Entries supplied section start

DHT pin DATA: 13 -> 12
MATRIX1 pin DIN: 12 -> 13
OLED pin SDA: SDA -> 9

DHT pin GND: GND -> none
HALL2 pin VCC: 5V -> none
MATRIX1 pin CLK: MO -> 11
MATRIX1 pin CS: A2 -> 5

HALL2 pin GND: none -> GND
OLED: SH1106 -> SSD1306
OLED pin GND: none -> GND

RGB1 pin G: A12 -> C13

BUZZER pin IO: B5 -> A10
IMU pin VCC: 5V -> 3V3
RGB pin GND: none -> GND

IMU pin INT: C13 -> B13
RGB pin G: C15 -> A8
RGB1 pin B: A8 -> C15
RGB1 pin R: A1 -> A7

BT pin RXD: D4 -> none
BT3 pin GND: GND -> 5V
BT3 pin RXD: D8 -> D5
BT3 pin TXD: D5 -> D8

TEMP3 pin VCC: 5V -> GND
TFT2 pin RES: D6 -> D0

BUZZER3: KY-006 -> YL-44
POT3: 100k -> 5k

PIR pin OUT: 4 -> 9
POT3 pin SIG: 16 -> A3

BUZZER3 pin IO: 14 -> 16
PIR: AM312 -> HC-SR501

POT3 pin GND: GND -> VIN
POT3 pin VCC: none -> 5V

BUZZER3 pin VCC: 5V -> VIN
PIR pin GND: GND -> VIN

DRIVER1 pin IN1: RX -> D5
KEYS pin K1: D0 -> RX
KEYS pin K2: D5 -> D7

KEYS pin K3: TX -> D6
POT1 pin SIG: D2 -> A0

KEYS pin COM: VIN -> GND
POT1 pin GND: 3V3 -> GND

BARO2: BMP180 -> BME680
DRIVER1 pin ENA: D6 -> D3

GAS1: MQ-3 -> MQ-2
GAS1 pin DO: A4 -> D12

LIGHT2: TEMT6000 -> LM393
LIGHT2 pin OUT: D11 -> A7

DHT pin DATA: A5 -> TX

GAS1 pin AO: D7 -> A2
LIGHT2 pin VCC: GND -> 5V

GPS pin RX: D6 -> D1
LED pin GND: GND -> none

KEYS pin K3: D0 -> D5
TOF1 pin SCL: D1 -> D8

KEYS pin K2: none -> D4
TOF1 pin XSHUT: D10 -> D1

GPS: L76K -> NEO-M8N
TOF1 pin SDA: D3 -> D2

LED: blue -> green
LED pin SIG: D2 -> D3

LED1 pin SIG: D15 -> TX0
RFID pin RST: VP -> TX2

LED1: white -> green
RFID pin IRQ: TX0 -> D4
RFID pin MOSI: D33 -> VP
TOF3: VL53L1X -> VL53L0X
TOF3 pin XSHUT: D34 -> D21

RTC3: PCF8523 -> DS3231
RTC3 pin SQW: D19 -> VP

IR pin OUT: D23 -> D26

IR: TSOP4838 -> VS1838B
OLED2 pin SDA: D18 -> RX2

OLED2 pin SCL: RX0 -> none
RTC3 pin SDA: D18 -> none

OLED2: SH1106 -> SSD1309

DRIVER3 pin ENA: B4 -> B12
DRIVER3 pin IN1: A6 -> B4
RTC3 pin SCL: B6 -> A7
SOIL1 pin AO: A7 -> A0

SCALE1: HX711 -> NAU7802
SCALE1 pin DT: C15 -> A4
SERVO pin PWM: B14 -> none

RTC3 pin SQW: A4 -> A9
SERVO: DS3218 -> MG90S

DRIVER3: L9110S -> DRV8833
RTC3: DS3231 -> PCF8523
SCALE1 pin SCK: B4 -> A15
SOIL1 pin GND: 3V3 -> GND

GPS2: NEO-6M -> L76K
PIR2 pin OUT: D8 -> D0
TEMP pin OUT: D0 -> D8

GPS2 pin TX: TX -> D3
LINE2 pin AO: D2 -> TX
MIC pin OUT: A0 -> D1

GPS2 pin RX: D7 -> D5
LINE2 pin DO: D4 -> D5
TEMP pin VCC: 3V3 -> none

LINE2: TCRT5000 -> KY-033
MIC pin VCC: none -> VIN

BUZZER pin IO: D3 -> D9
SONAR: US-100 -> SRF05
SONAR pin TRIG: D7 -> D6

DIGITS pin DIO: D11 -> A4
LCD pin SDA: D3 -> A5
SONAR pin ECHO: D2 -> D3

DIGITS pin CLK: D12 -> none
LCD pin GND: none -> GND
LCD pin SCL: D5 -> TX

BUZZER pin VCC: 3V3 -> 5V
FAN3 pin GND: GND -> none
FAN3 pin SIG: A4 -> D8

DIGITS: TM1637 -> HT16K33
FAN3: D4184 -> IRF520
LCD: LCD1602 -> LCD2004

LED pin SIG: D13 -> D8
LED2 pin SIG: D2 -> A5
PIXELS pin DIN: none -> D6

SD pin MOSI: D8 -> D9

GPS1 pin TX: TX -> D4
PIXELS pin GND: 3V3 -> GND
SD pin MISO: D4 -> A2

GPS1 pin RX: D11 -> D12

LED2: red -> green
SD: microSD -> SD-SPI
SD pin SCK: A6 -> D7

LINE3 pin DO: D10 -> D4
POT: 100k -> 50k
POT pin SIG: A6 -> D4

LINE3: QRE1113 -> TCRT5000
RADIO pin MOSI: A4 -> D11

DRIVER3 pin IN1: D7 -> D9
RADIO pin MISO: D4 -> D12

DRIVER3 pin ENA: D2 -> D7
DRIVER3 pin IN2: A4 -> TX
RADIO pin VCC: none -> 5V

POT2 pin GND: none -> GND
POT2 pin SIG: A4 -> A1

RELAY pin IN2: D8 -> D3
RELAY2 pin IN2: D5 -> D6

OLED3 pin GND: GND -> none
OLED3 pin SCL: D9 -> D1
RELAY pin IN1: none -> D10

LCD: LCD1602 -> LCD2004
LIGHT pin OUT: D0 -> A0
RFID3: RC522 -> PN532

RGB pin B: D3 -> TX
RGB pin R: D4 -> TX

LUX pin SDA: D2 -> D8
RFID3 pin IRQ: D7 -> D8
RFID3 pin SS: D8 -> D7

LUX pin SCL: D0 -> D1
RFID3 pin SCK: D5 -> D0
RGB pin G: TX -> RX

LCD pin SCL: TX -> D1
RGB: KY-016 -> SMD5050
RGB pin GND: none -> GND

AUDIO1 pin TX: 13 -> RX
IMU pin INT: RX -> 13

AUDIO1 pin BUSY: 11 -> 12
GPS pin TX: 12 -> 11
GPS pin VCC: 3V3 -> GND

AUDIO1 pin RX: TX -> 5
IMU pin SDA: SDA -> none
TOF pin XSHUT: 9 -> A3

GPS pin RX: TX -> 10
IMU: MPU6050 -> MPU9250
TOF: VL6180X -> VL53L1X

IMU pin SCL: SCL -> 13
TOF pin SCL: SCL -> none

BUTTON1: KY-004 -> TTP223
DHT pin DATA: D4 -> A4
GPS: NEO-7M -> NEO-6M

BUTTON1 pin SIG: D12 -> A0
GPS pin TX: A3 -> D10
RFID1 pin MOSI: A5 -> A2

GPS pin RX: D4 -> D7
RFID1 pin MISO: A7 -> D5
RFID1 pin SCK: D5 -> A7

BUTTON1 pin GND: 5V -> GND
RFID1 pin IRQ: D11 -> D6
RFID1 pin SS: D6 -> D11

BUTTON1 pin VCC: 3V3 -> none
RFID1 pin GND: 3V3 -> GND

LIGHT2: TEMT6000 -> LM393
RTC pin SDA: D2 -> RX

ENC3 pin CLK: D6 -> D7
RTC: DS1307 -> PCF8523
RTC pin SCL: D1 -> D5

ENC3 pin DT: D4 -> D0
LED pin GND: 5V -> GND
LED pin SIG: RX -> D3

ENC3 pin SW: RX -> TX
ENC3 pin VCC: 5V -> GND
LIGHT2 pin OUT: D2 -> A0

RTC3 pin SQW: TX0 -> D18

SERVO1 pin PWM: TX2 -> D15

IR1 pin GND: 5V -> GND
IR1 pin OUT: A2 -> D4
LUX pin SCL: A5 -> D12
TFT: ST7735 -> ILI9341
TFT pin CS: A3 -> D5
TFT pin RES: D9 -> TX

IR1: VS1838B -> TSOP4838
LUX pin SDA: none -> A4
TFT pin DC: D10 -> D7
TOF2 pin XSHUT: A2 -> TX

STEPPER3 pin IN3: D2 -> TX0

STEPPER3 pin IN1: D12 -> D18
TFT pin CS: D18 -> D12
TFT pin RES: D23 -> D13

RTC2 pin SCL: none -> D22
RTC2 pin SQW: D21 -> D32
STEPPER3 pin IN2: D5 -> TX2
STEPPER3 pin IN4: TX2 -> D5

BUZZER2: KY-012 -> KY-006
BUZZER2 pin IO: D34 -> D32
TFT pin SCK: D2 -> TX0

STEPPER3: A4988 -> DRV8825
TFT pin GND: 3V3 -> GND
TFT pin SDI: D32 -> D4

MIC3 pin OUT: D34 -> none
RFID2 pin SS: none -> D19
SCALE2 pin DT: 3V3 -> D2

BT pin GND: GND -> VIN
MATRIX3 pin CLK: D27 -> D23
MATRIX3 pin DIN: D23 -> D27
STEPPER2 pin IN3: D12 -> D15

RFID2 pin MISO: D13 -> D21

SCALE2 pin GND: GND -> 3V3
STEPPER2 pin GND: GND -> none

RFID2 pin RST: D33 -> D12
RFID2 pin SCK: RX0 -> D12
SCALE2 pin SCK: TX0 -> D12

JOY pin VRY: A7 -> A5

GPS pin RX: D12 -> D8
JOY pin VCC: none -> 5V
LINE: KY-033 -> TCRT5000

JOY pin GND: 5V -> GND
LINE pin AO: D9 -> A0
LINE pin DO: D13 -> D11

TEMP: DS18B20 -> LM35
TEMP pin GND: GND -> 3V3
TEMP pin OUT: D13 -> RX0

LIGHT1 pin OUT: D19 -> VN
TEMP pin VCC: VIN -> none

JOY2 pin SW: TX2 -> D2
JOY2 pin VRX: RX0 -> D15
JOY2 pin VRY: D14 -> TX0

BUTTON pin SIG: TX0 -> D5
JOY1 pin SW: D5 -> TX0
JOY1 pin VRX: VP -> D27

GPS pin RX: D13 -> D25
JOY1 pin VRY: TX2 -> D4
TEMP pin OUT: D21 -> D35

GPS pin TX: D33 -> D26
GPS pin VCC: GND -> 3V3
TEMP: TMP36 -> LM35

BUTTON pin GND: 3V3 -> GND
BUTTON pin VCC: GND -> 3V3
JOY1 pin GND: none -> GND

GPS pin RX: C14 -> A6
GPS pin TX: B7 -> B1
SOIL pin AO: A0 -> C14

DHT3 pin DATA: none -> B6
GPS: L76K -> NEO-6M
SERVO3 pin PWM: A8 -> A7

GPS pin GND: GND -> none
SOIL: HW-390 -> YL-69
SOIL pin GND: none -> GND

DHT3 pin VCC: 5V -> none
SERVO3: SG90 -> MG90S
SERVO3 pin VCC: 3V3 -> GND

Entries supplied section end

Task description: Return, word for word, the lines of the data above from the line with "BUZZER3 pin VCC: 5V -> VIN" through the line with "DRIVER1 pin ENA: D6 -> D3", inclusive.

Output for this task:
BUZZER3 pin VCC: 5V -> VIN
PIR pin GND: GND -> VIN

DRIVER1 pin IN1: RX -> D5
KEYS pin K1: D0 -> RX
KEYS pin K2: D5 -> D7

KEYS pin K3: TX -> D6
POT1 pin SIG: D2 -> A0

KEYS pin COM: VIN -> GND
POT1 pin GND: 3V3 -> GND

BARO2: BMP180 -> BME680
DRIVER1 pin ENA: D6 -> D3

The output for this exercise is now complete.